— ACTIVITY —
Restate word for word the opening line of the data below and every line after it until the line with "U2: AT24C32 -> 24LC256", that line too, but not the pictures.

— PROVIDED DATA —
◇ ◇ ◇ ◇ ◇
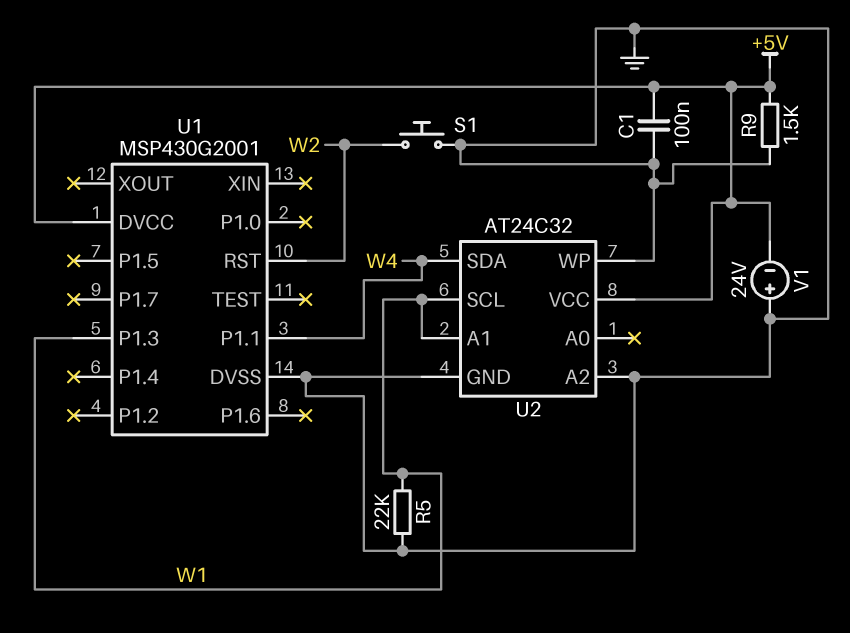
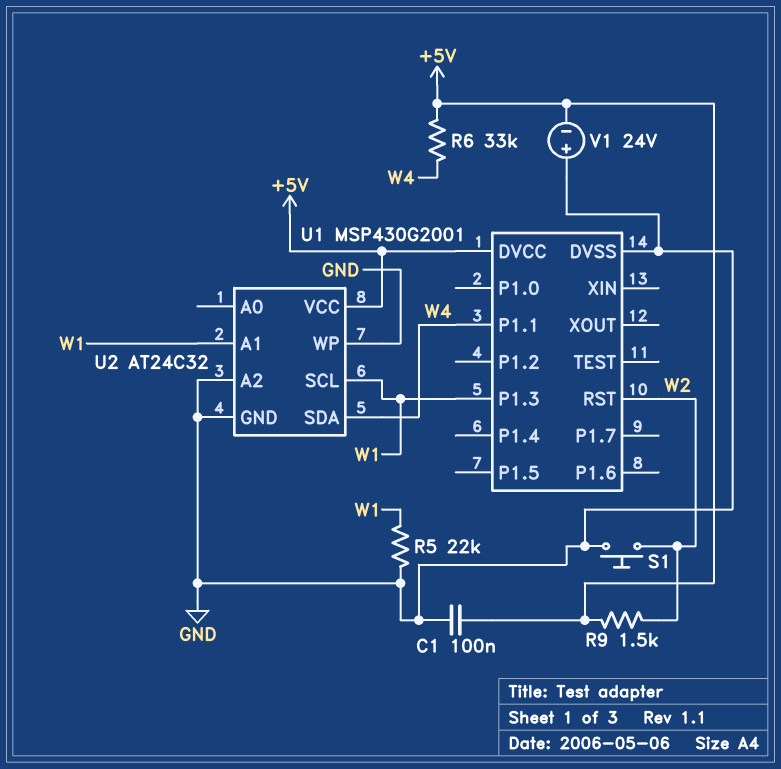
R6: none -> 33k (+5V, W4)
R9: 1.5k (+5V, GND) -> 1.5k (+5V, W2)

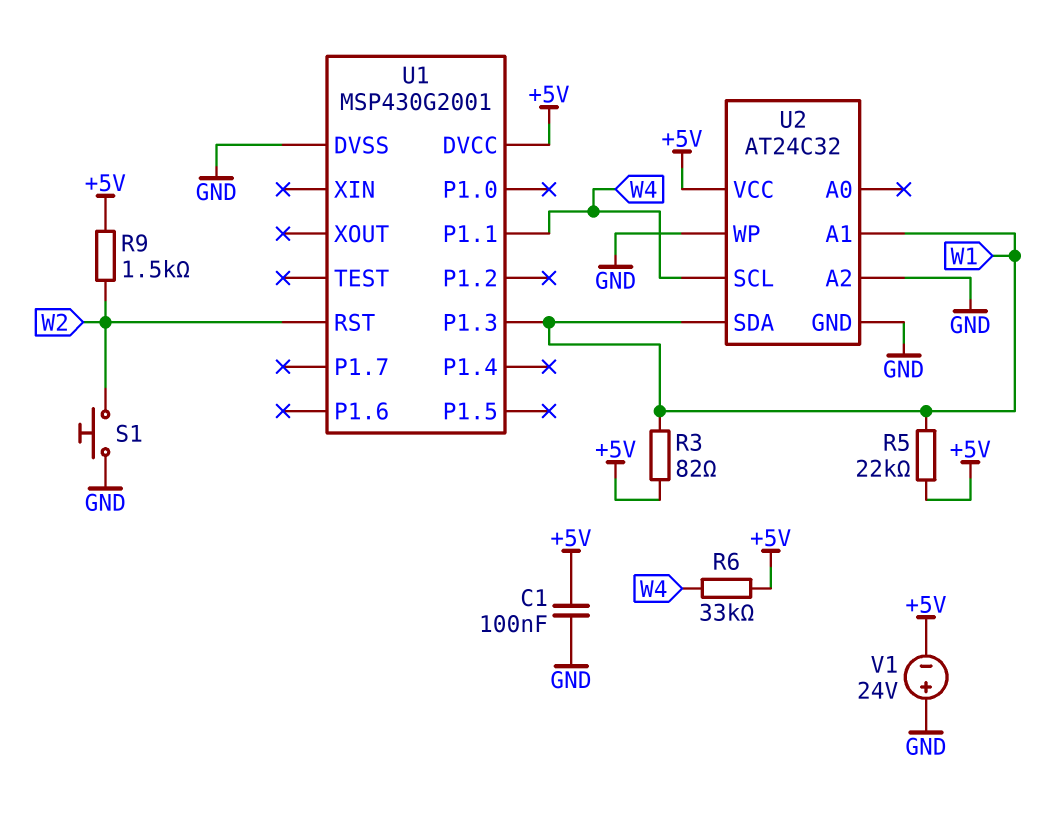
R3: none -> 82 (+5V, W1)
R5: 22k (GND, W1) -> 22k (+5V, W1)
U2 pin SCL: W1 -> W4
U2 pin SDA: W4 -> W1

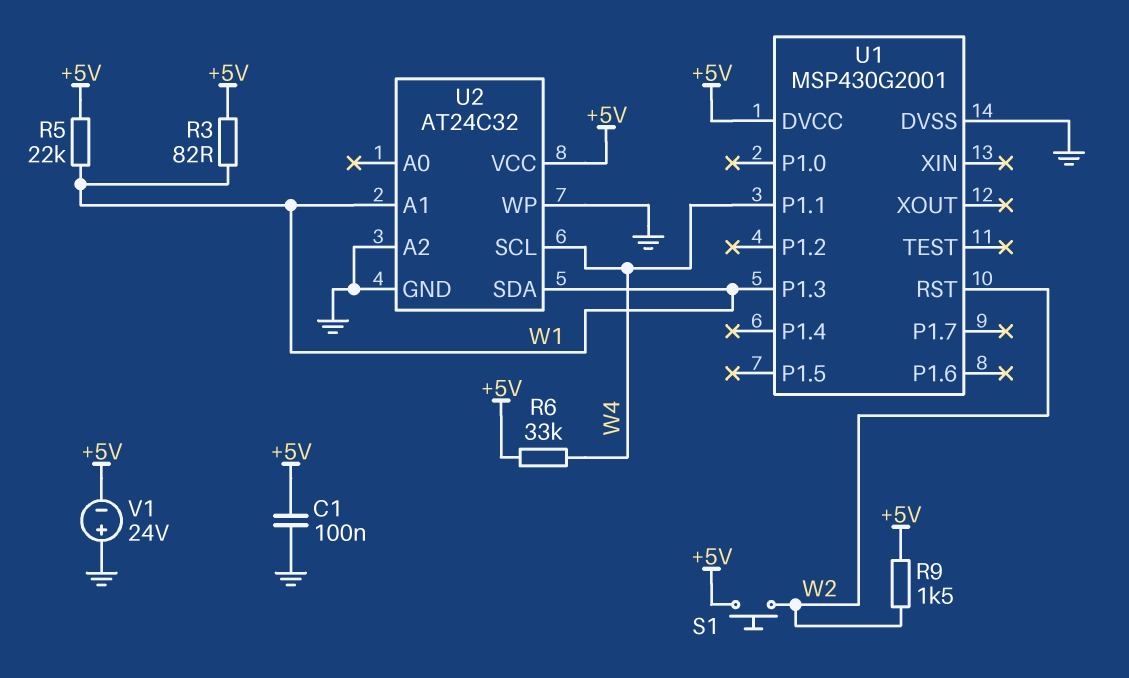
S1: button (GND, W2) -> button (+5V, W2)

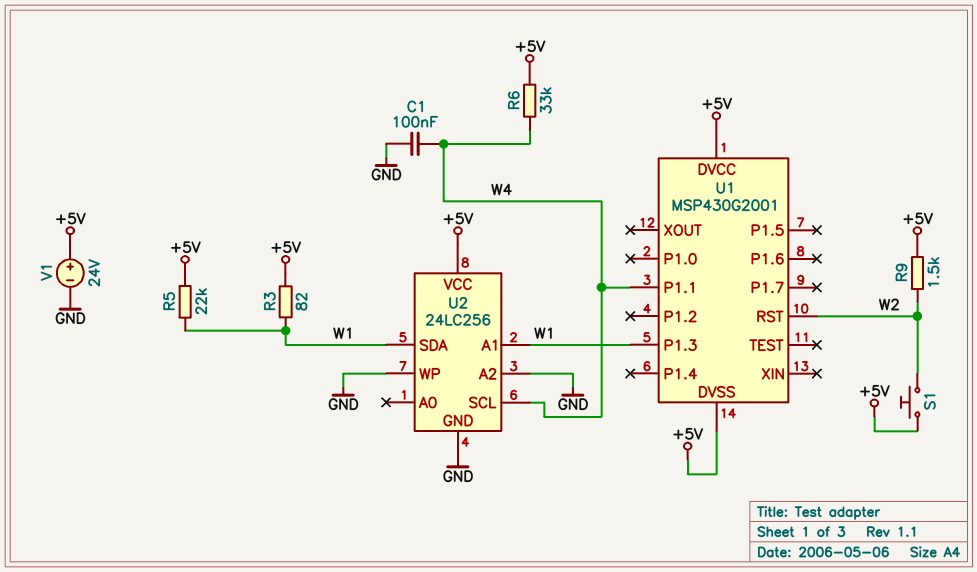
C1: 100nF (+5V, GND) -> 100nF (GND, W4)
U1 pin DVSS: GND -> +5V
U2: AT24C32 -> 24LC256
V1: 24V (plus GND, minus +5V) -> 24V (plus +5V, minus GND)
◇ ◇ ◇ ◇ ◇
— ANSWER FOR THE TASK —
R6: none -> 33k (+5V, W4)
R9: 1.5k (+5V, GND) -> 1.5k (+5V, W2)

R3: none -> 82 (+5V, W1)
R5: 22k (GND, W1) -> 22k (+5V, W1)
U2 pin SCL: W1 -> W4
U2 pin SDA: W4 -> W1

S1: button (GND, W2) -> button (+5V, W2)

C1: 100nF (+5V, GND) -> 100nF (GND, W4)
U1 pin DVSS: GND -> +5V
U2: AT24C32 -> 24LC256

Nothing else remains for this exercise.